Top of DATA SECTION

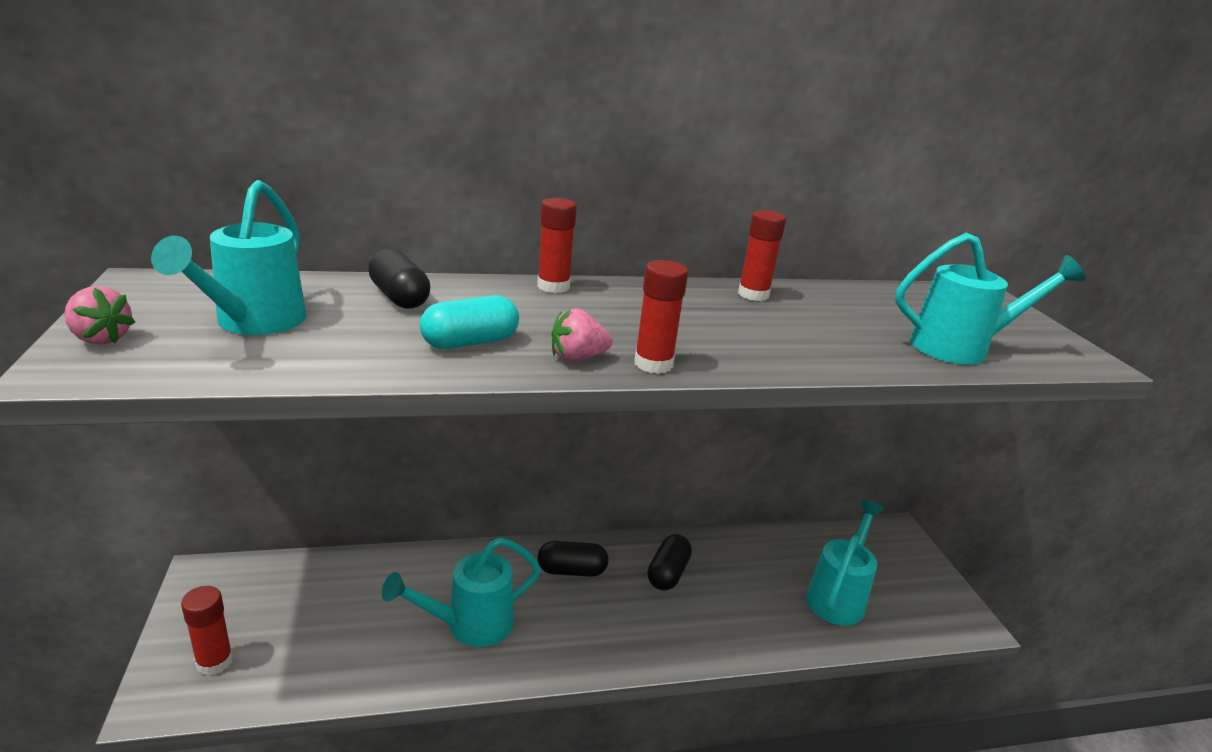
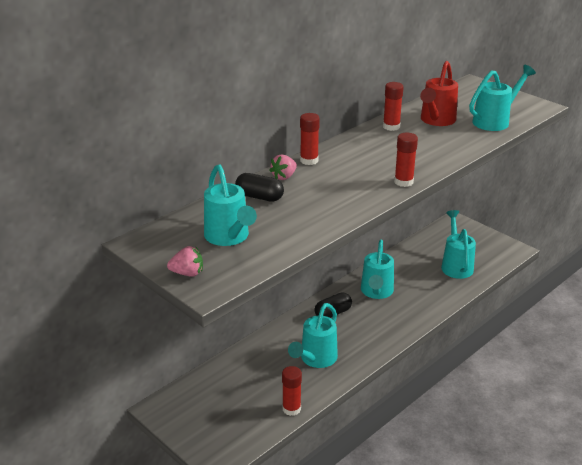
camera: 30 degrees left, 5 degrees up
(214, 662) = (221, 435): red glue stick -> red glue stick (291, 409)
(470, 342) = (326, 205): turquoise capsule -> none
(577, 358) = (374, 192): pink strawberry -> pink strawberry (284, 177)
(667, 573) = (376, 292): black capsule -> turquoise watering can
(844, 312) = (436, 121): none -> red watering can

Bottom of DATA SECTION

▶ [WHAT THIS TASK INVOLVES]:
All lines above must be repeated exactly, and the pictures must be omitted.

▶ [REPLY TO THE EXERCISE]:
camera: 30 degrees left, 5 degrees up
(214, 662) = (221, 435): red glue stick -> red glue stick (291, 409)
(470, 342) = (326, 205): turquoise capsule -> none
(577, 358) = (374, 192): pink strawberry -> pink strawberry (284, 177)
(667, 573) = (376, 292): black capsule -> turquoise watering can
(844, 312) = (436, 121): none -> red watering can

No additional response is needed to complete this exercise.